◆ Exercise objective:
If a line in the data below holds the word "none", copy it.

═════ Listed records ═════

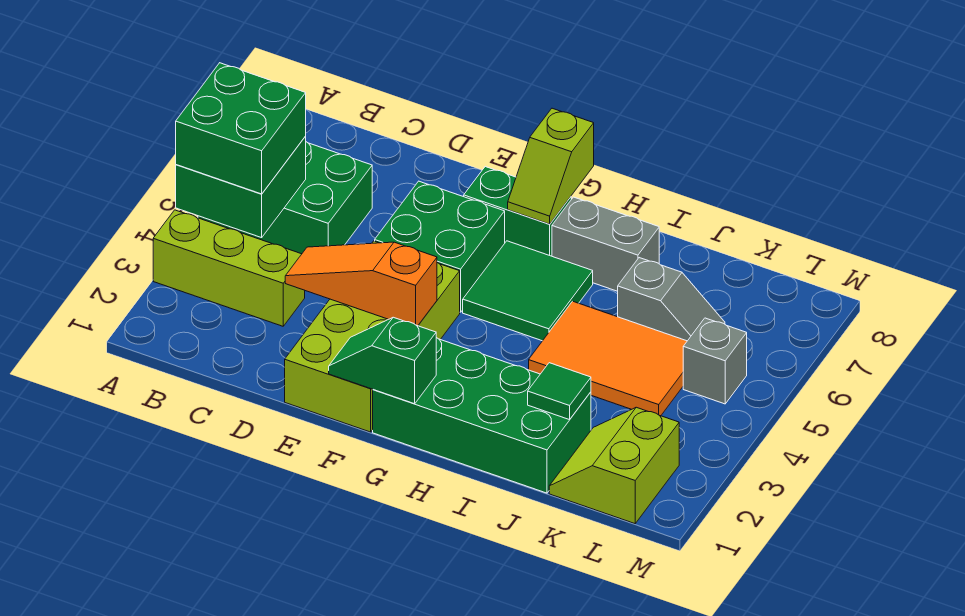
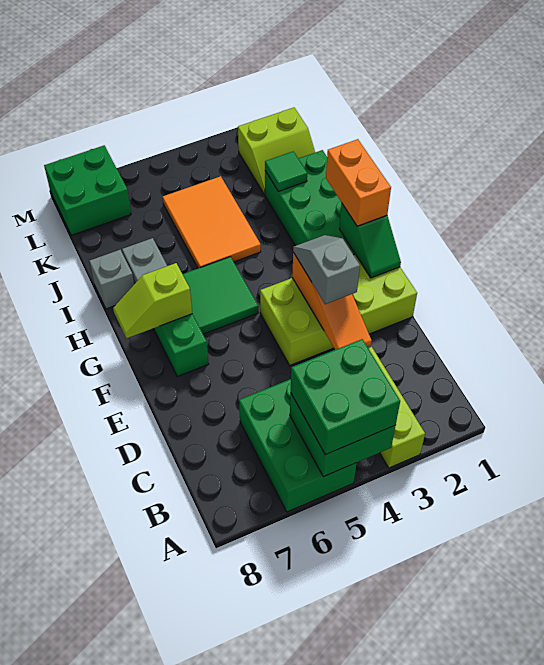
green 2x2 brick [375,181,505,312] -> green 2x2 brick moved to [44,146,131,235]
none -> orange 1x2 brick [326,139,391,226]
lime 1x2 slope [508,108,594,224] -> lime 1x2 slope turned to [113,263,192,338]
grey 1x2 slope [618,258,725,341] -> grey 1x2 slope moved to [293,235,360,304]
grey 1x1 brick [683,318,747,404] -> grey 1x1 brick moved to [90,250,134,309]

═════
═════ Listed records ═════

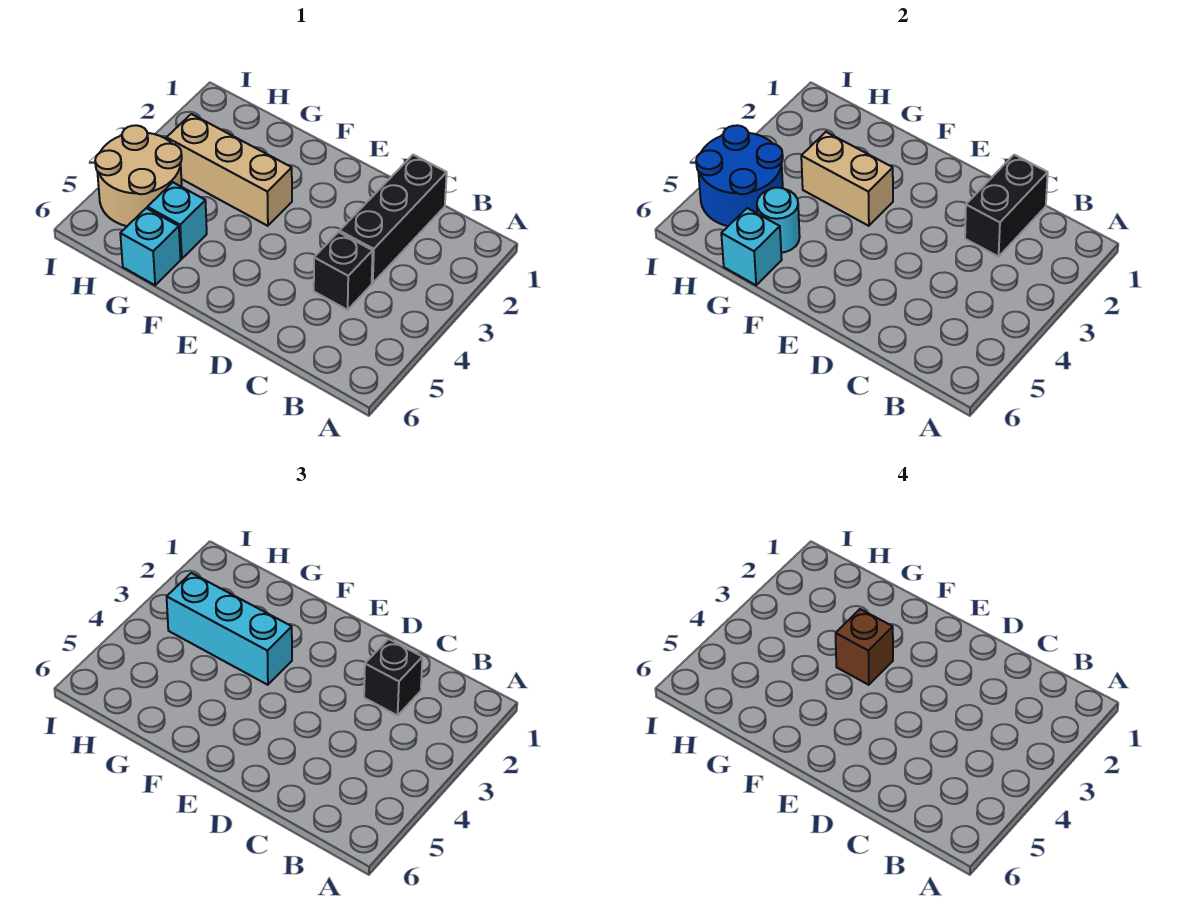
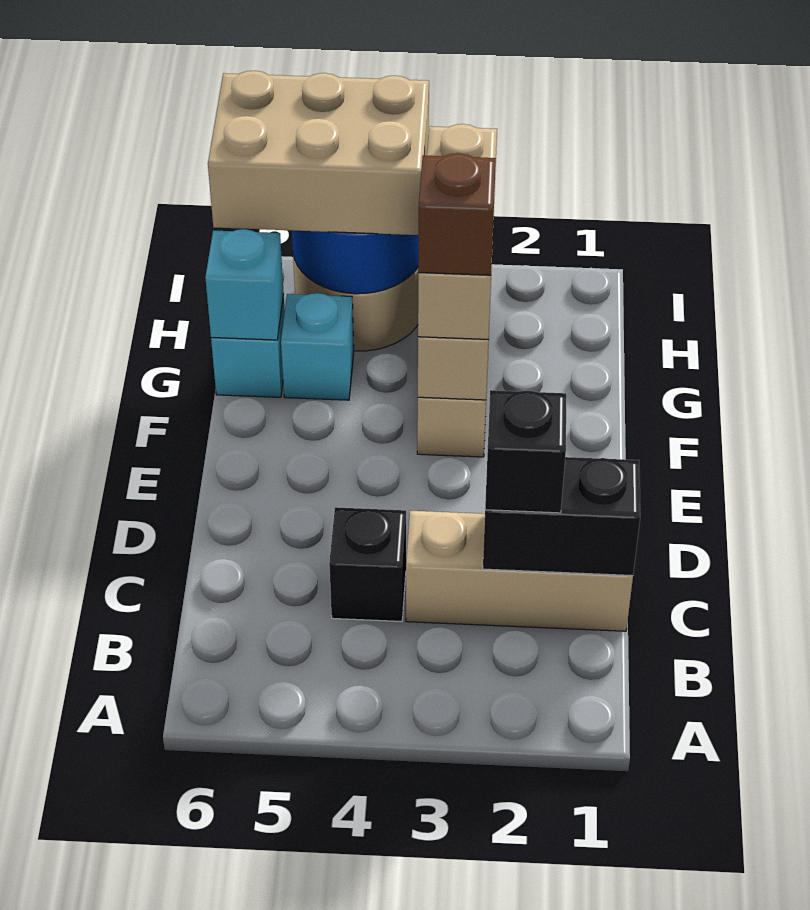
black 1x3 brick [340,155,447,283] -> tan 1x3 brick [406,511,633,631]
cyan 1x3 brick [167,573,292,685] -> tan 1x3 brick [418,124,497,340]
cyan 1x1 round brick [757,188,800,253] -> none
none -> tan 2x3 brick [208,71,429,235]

═════

◆ Result:
none -> orange 1x2 brick [326,139,391,226]
cyan 1x1 round brick [757,188,800,253] -> none
none -> tan 2x3 brick [208,71,429,235]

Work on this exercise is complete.